START GIVEN ENTRIES
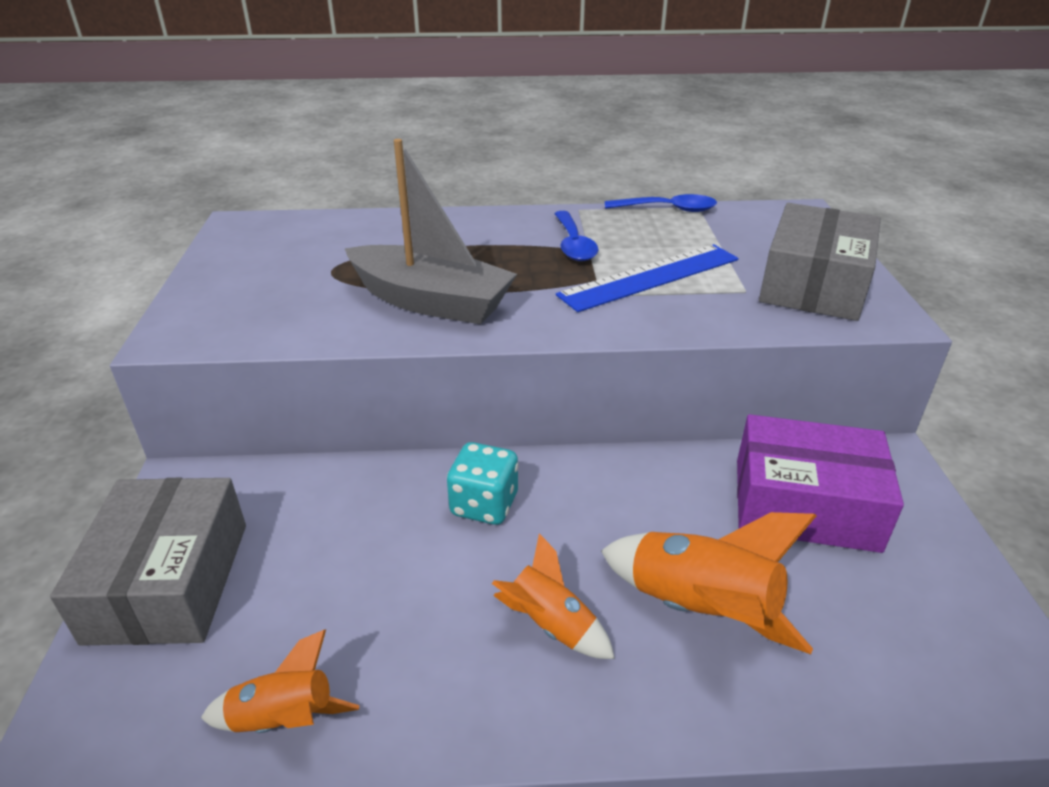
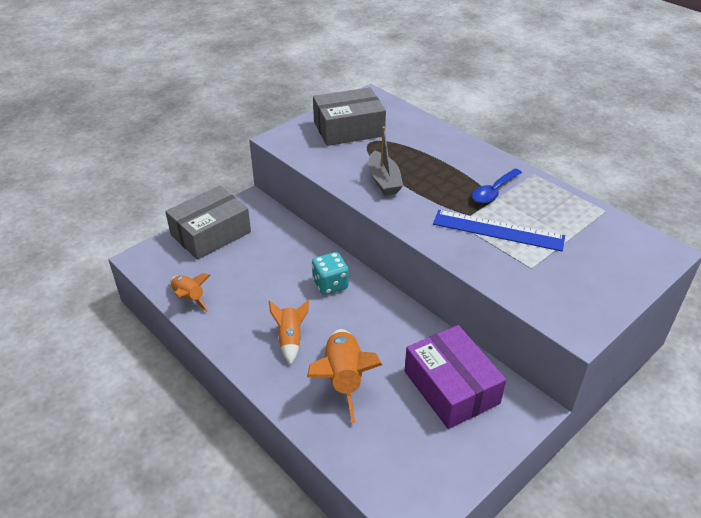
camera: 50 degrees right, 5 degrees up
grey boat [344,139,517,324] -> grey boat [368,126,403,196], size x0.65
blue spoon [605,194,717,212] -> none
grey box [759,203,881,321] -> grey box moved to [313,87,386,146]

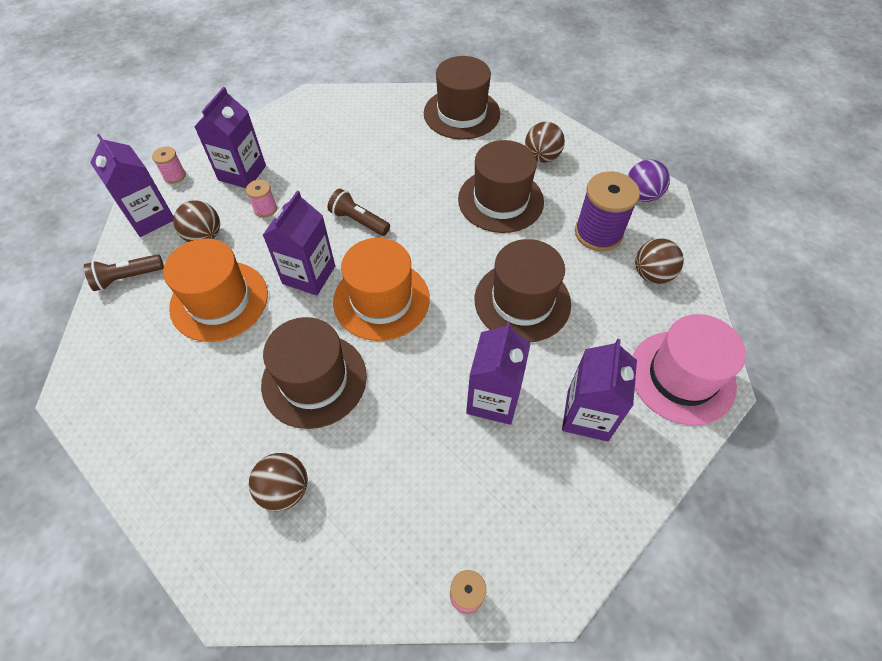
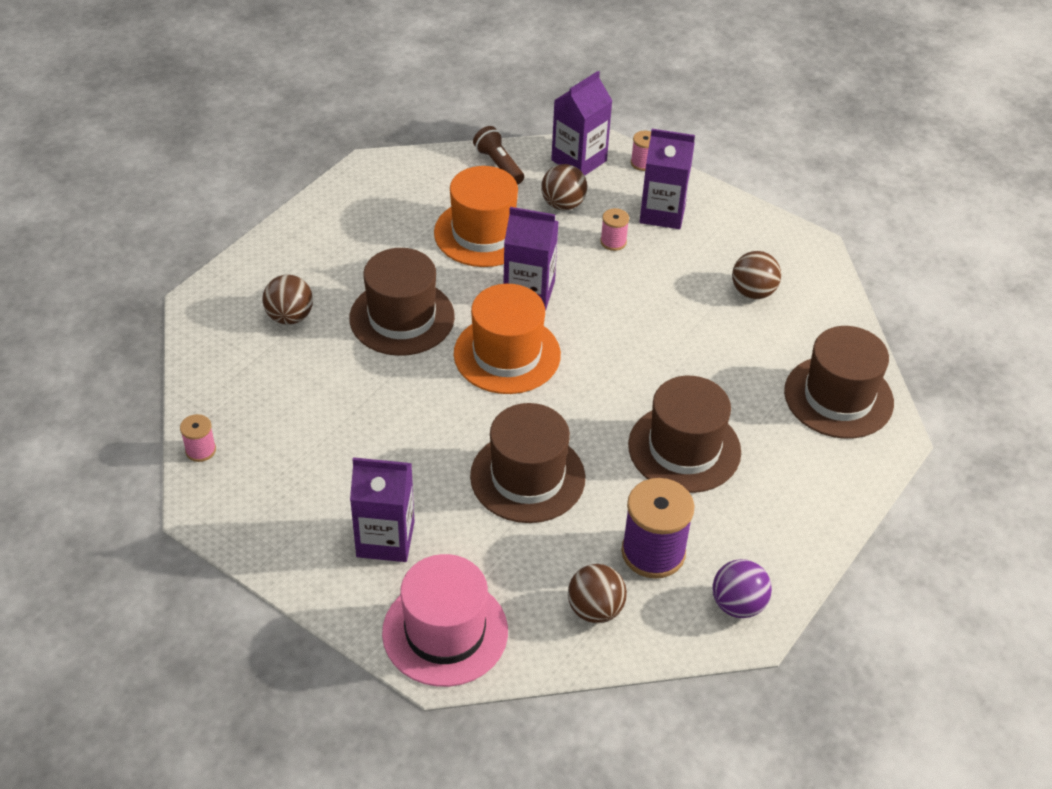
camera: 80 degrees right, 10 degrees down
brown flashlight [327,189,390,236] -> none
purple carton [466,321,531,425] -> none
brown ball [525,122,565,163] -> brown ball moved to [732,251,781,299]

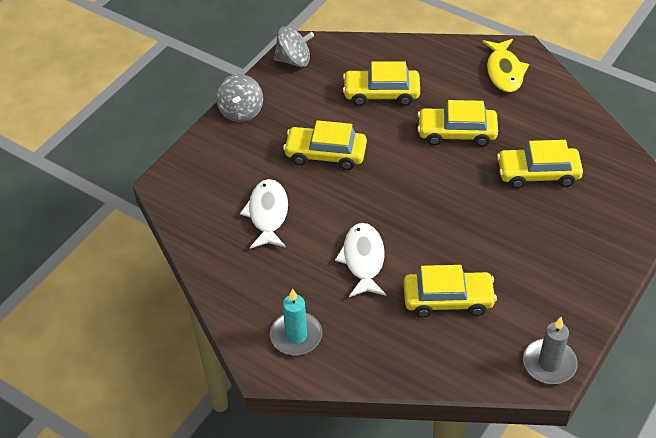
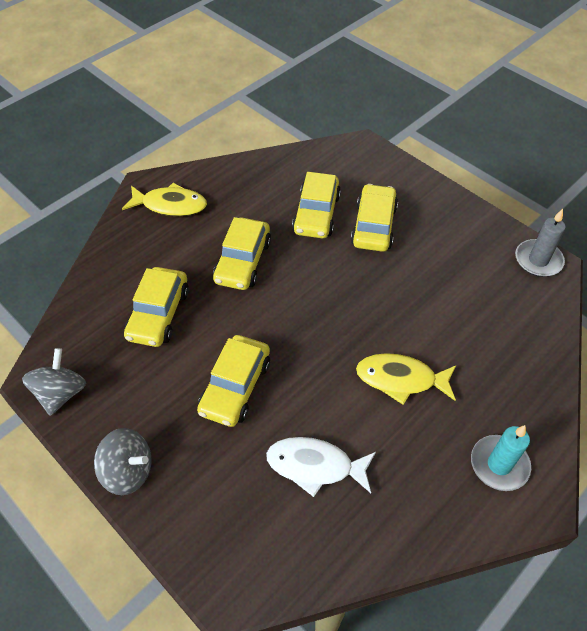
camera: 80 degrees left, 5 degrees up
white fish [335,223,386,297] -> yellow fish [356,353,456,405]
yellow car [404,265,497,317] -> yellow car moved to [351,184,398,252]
END GIVEN ENTRIES
START GIVEN ENTRIES
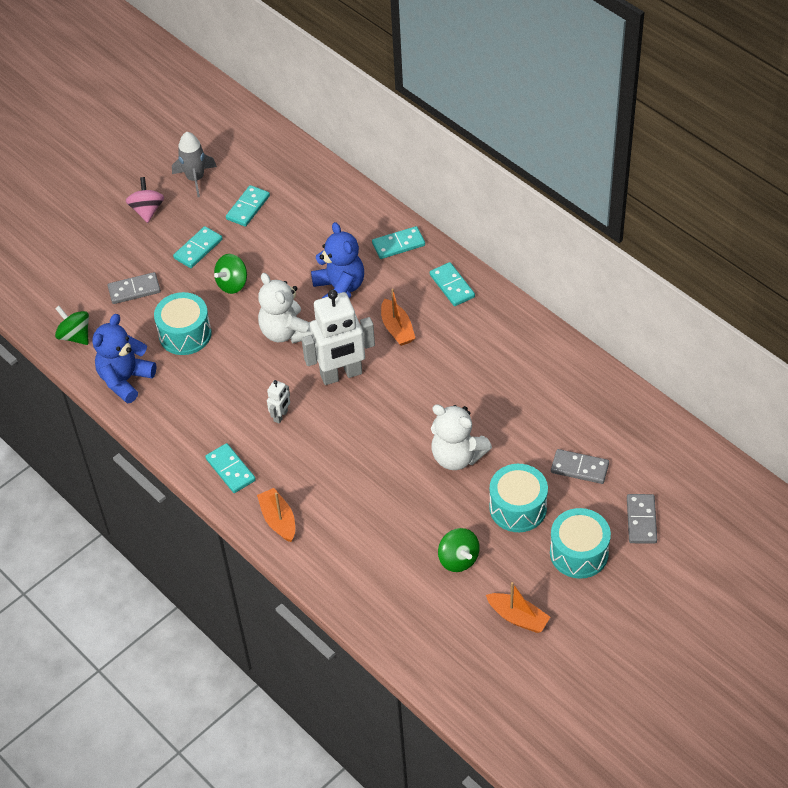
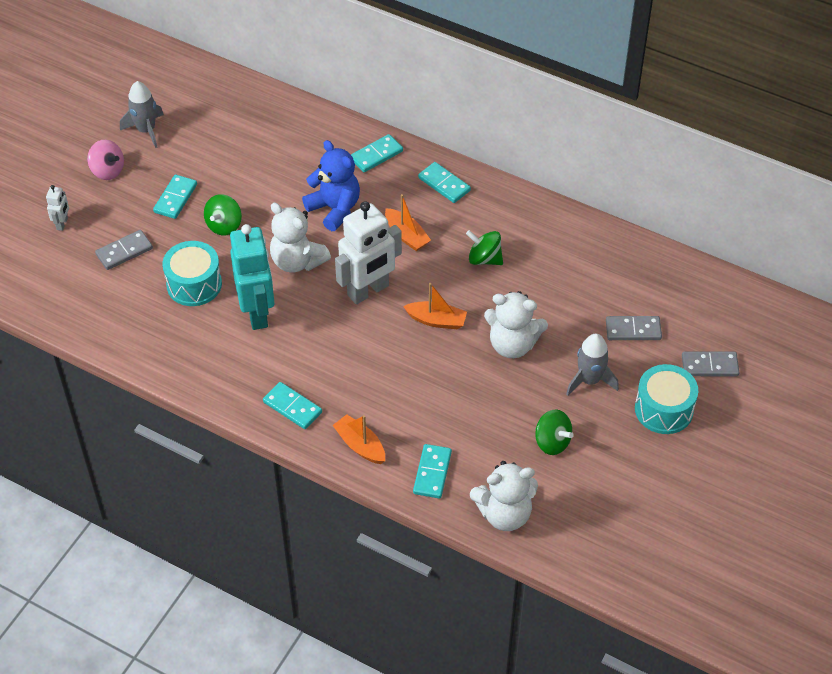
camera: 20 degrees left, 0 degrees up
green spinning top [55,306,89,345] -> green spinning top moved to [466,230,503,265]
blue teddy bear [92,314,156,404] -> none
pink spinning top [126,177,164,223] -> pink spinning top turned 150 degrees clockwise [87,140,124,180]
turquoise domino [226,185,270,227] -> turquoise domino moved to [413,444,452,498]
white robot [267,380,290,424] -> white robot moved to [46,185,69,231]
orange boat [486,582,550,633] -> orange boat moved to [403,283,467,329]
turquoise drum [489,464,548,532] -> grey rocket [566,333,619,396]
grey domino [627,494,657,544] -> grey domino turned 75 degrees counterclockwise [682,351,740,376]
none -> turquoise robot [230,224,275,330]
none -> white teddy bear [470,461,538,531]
END GIVEN ENTRIES
■ EXERCISE PROMPT: The copy should hold only the lines from the one with "camera: 50 degrees right, 5 degrees up" through the one with "brown flashlight [327,189,390,236] -> none", exactly as they stand above. Leave out the pictures.

■ RESPONSE BELOW:
camera: 50 degrees right, 5 degrees up
grey boat [344,139,517,324] -> grey boat [368,126,403,196], size x0.65
blue spoon [605,194,717,212] -> none
grey box [759,203,881,321] -> grey box moved to [313,87,386,146]

camera: 80 degrees right, 10 degrees down
brown flashlight [327,189,390,236] -> none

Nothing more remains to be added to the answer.